*** Opening of RAW DATA ***

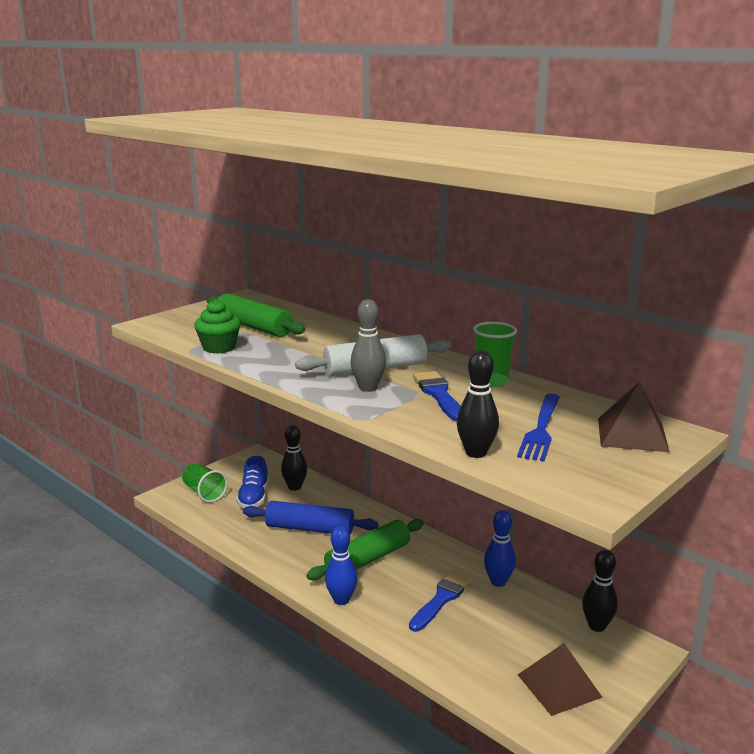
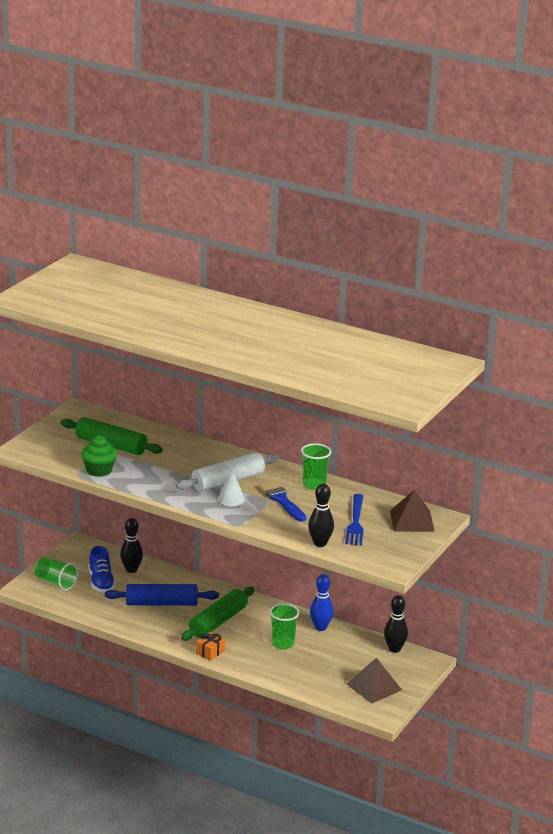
camera: 15 degrees left, 5 degrees up
(341, 600) = (210, 652): blue bowling pin -> orange gift
(368, 388) = (231, 499): grey bowling pin -> white cone
(442, 599) = (283, 643): blue brush -> green cup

*** Close of RAW DATA ***

TASK TO COMPLETE >>
Among the lines above, which hold the word "bowling"? Report each one.

SOLUTION FOR THIS PROBLEM >>
(341, 600) = (210, 652): blue bowling pin -> orange gift
(368, 388) = (231, 499): grey bowling pin -> white cone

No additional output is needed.